*** Opening of PROVIDED DATA ***
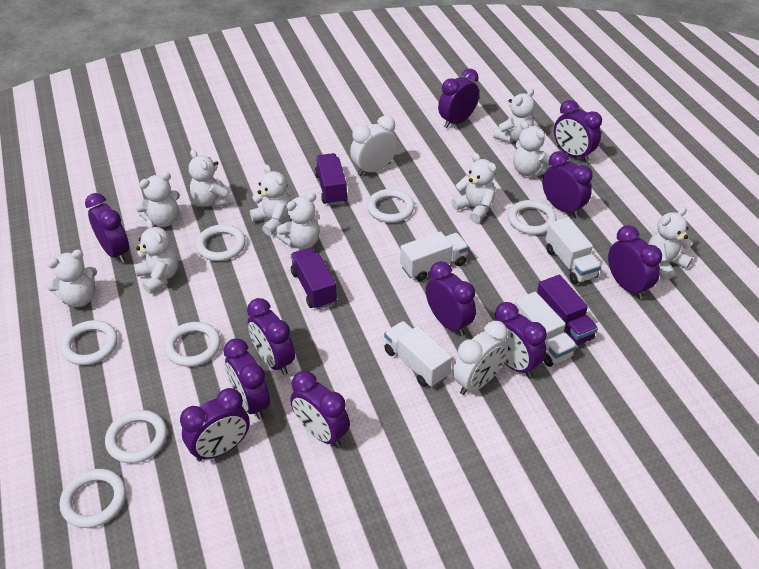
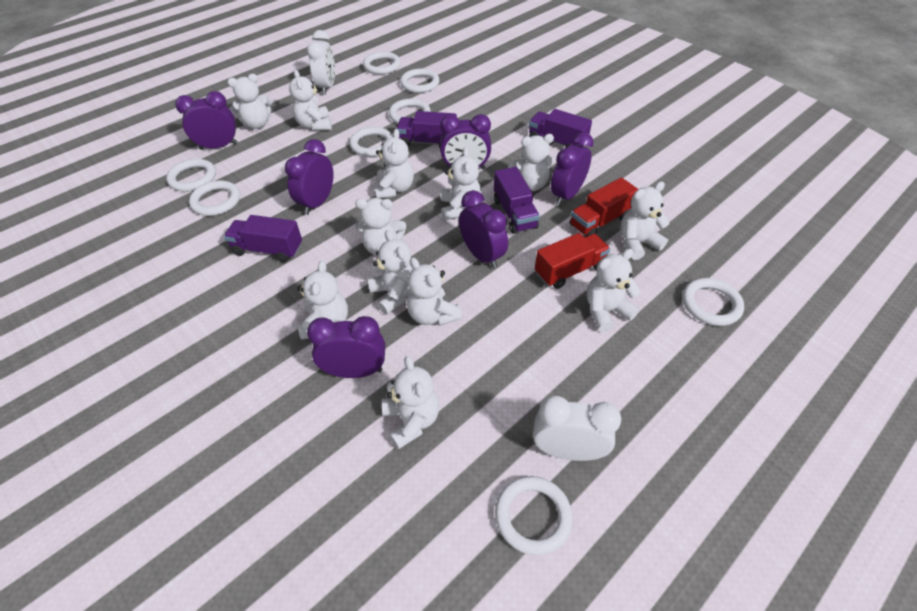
purple clock: 11 -> 6
purple truck: 3 -> 4
red truck: 0 -> 2
white ring: 7 -> 8
white teddy bear: 10 -> 12
white truck: 4 -> 0

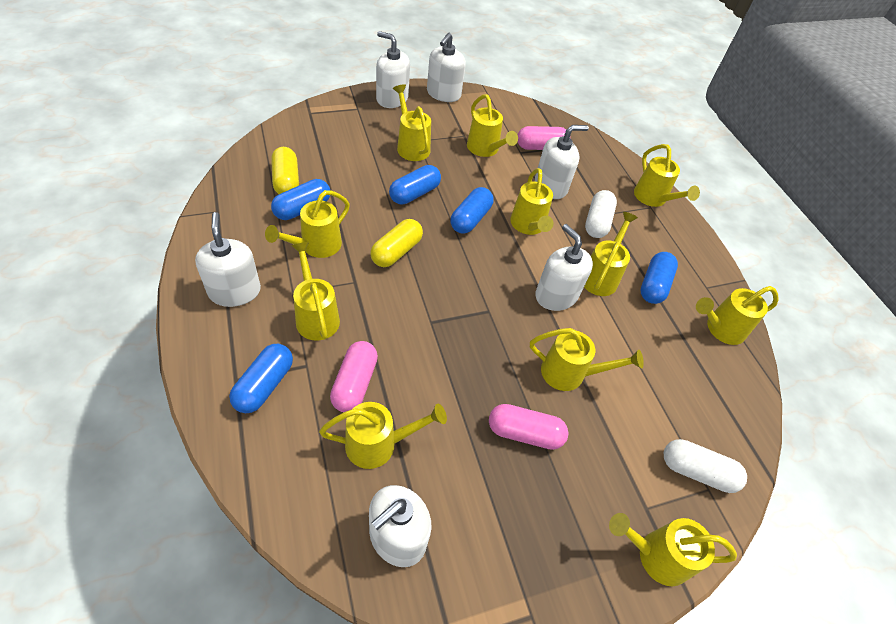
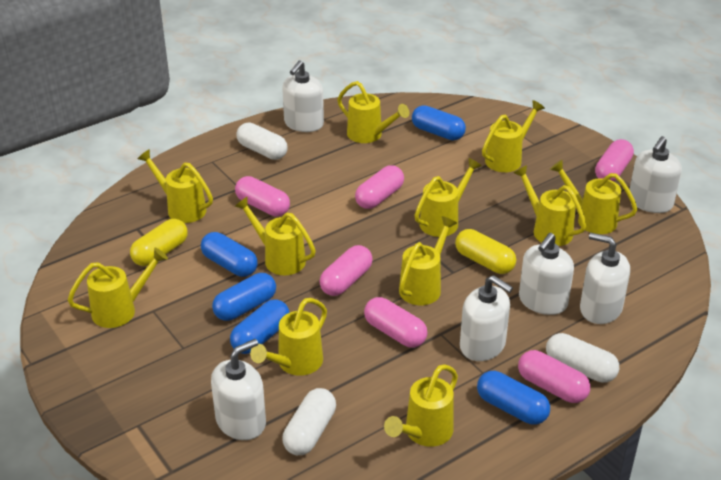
pink capsule: 3 -> 6
white capsule: 2 -> 3

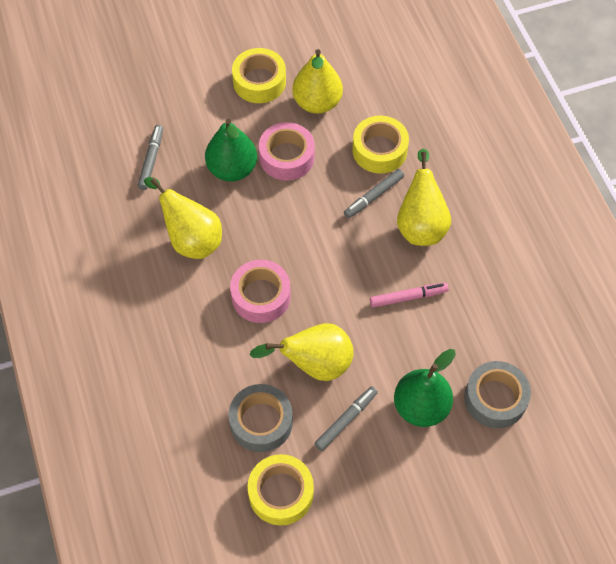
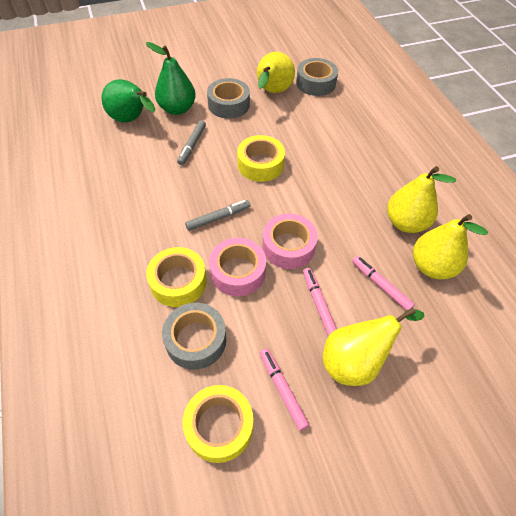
grey marker: 3 -> 2
grey tape: 2 -> 3
pink marker: 1 -> 3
*** Close of PROVIDED DATA ***
» **ACTIVITY**
Print the records again exactly, pictures excluded.

» **EXPECTED ANSWER**
purple clock: 11 -> 6
purple truck: 3 -> 4
red truck: 0 -> 2
white ring: 7 -> 8
white teddy bear: 10 -> 12
white truck: 4 -> 0

pink capsule: 3 -> 6
white capsule: 2 -> 3

grey marker: 3 -> 2
grey tape: 2 -> 3
pink marker: 1 -> 3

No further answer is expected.